─── DATA RECORDS ───

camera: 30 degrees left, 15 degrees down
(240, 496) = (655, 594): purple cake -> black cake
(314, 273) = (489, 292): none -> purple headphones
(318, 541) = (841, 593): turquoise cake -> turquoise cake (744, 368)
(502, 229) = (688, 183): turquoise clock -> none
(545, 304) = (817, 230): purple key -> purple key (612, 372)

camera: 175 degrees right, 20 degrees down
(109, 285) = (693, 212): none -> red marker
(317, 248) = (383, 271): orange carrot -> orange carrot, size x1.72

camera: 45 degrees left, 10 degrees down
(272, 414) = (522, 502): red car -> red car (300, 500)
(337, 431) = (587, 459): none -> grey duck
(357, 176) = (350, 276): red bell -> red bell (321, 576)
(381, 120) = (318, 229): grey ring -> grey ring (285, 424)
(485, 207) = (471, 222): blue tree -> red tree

───

WHAT YOU WILL DO: Output every record exactly as written, with nothing dropped.

ANSWER TO THE EXERCISE:
camera: 30 degrees left, 15 degrees down
(240, 496) = (655, 594): purple cake -> black cake
(314, 273) = (489, 292): none -> purple headphones
(318, 541) = (841, 593): turquoise cake -> turquoise cake (744, 368)
(502, 229) = (688, 183): turquoise clock -> none
(545, 304) = (817, 230): purple key -> purple key (612, 372)

camera: 175 degrees right, 20 degrees down
(109, 285) = (693, 212): none -> red marker
(317, 248) = (383, 271): orange carrot -> orange carrot, size x1.72

camera: 45 degrees left, 10 degrees down
(272, 414) = (522, 502): red car -> red car (300, 500)
(337, 431) = (587, 459): none -> grey duck
(357, 176) = (350, 276): red bell -> red bell (321, 576)
(381, 120) = (318, 229): grey ring -> grey ring (285, 424)
(485, 207) = (471, 222): blue tree -> red tree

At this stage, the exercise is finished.